[Exercise requirements]: Copy out each line of the data below in which the string "plate" appears.

──────

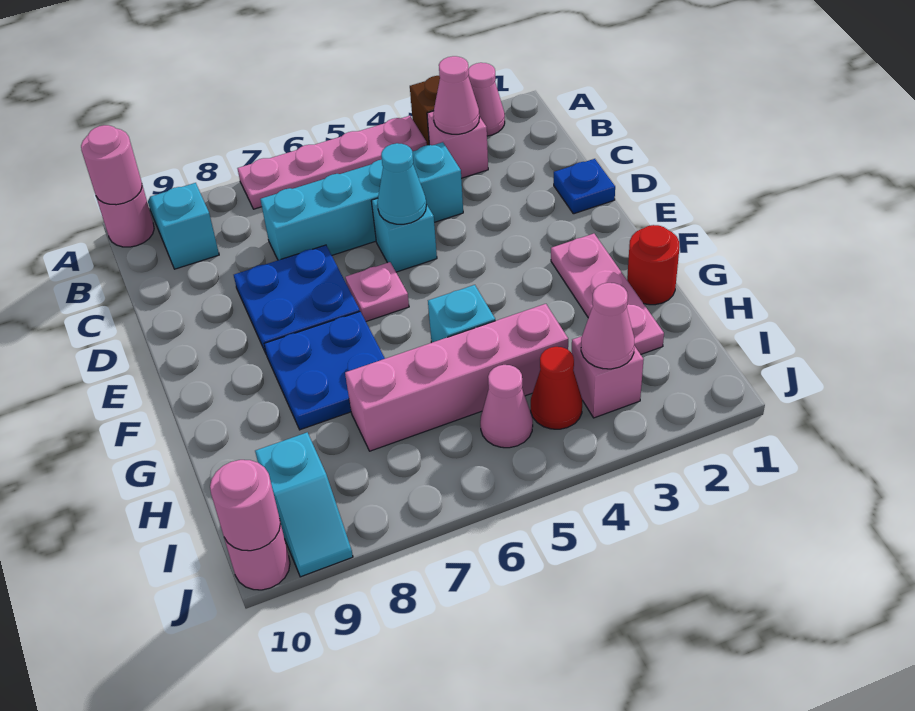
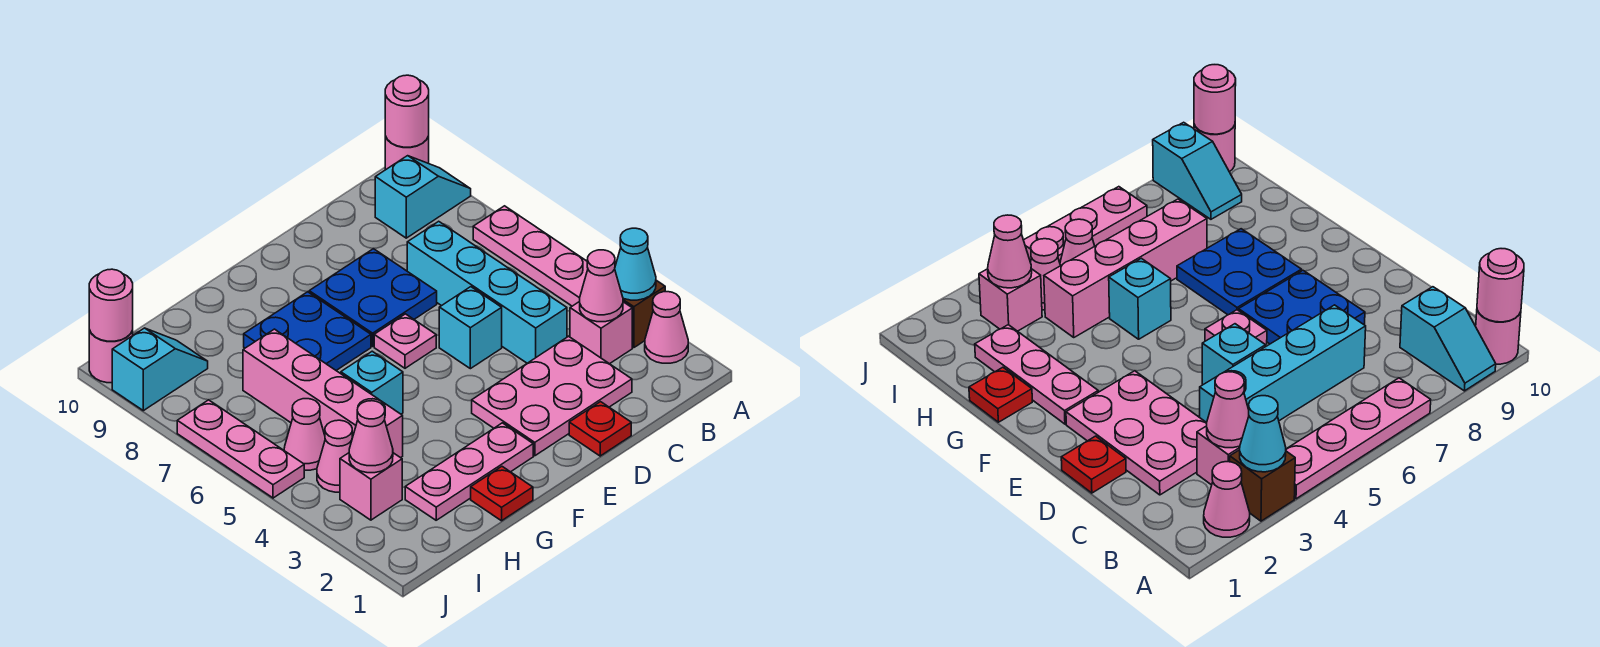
none -> pink plate C2:E3 level 1
blue plate D1 level 1 -> red plate D1 level 1
cyan cone D5 level 2 -> cyan cone A3 level 2
red round brick G1 level 1 -> red plate G1 level 1
red cone I4 level 1 -> pink cone I4 level 1
cyan slope I9:J9 level 1 top I -> cyan slope I9:J9 level 1 top J
none -> pink plate J5:J7 level 1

──────

[Solution for this task]:
none -> pink plate C2:E3 level 1
blue plate D1 level 1 -> red plate D1 level 1
red round brick G1 level 1 -> red plate G1 level 1
none -> pink plate J5:J7 level 1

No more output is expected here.